Items from a data source
□ □ □

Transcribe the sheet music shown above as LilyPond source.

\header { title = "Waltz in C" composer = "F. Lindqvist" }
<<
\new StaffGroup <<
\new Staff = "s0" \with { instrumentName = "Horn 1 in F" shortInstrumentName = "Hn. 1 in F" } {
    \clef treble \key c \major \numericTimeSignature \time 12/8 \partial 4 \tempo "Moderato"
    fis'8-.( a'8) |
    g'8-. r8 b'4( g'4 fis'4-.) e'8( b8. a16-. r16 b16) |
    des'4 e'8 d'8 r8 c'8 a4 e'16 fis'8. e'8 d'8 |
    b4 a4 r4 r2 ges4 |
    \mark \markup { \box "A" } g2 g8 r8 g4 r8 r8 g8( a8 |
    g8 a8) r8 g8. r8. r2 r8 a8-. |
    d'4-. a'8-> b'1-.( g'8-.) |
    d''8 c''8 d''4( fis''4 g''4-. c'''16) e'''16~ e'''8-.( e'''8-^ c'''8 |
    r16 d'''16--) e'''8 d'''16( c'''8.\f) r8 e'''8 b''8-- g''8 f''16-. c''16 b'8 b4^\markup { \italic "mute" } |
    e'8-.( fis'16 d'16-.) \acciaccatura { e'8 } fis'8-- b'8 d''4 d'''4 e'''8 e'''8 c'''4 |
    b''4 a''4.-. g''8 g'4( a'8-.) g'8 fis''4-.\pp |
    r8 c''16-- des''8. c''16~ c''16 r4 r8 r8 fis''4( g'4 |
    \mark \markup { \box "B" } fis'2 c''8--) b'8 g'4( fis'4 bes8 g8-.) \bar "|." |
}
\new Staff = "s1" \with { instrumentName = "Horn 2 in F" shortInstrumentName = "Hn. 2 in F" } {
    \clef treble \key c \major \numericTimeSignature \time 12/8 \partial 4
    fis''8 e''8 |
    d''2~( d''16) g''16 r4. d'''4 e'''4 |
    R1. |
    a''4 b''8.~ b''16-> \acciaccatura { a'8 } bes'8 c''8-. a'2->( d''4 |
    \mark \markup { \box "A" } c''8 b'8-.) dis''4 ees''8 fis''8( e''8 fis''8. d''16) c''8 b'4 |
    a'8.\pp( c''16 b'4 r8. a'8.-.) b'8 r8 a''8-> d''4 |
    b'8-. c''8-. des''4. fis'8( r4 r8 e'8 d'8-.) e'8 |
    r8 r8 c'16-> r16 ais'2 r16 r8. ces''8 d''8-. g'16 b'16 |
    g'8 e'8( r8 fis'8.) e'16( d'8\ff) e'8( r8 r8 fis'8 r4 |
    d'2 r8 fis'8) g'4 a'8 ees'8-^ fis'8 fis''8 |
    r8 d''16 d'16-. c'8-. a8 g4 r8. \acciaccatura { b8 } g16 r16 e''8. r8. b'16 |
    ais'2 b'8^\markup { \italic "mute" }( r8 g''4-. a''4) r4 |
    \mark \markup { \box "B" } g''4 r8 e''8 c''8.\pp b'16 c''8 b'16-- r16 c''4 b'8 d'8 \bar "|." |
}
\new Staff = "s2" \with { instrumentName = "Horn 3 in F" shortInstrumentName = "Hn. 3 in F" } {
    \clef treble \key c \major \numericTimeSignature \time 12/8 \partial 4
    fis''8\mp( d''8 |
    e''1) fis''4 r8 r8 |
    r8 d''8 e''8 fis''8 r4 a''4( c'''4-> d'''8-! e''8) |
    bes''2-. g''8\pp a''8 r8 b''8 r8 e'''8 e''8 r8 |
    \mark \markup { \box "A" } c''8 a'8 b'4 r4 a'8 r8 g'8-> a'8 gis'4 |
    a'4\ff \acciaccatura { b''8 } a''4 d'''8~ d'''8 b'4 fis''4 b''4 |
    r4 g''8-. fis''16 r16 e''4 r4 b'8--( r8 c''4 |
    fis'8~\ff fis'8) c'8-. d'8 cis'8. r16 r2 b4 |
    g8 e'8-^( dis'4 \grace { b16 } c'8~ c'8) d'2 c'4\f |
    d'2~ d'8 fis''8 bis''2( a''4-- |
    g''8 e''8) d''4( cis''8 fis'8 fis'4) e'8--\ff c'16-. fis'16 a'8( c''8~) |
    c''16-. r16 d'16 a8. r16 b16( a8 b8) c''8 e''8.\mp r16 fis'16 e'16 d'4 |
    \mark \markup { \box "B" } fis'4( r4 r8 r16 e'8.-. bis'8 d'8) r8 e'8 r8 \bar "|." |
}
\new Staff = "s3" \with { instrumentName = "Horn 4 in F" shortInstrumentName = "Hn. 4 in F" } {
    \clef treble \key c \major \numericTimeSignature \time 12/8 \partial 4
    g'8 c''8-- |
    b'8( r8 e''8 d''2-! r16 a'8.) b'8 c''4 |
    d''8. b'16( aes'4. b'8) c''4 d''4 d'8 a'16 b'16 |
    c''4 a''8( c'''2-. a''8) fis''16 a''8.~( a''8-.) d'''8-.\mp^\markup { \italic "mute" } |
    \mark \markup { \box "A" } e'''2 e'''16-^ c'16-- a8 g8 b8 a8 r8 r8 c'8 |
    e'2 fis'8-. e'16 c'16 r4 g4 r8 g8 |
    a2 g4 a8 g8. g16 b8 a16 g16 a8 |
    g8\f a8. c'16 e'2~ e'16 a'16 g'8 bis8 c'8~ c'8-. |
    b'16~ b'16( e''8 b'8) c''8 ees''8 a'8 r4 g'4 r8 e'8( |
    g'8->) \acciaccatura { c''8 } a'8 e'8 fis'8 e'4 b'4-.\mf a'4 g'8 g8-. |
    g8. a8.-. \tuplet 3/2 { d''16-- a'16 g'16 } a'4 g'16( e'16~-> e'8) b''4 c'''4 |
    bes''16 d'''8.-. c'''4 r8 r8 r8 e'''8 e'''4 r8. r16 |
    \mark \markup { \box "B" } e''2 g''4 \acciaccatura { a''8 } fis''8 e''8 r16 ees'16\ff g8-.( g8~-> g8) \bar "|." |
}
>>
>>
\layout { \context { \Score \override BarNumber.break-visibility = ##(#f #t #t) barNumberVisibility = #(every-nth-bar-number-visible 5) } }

□ □ □

* _Task directions_:
Find every line in the records above that contains the string "acciaccatura", matching case exactly, and copy each of those lines.

* _Written answer_:
    e'8-.( fis'16 d'16-.) \acciaccatura { e'8 } fis'8-- b'8 d''4 d'''4 e'''8 e'''8 c'''4 |
    a''4 b''8.~ b''16-> \acciaccatura { a'8 } bes'8 c''8-. a'2->( d''4 |
    r8 d''16 d'16-. c'8-. a8 g4 r8. \acciaccatura { b8 } g16 r16 e''8. r8. b'16 |
    a'4\ff \acciaccatura { b''8 } a''4 d'''8~ d'''8 b'4 fis''4 b''4 |
    g'8->) \acciaccatura { c''8 } a'8 e'8 fis'8 e'4 b'4-.\mf a'4 g'8 g8-. |
    \mark \markup { \box "B" } e''2 g''4 \acciaccatura { a''8 } fis''8 e''8 r16 ees'16\ff g8-.( g8~-> g8) \bar "|." |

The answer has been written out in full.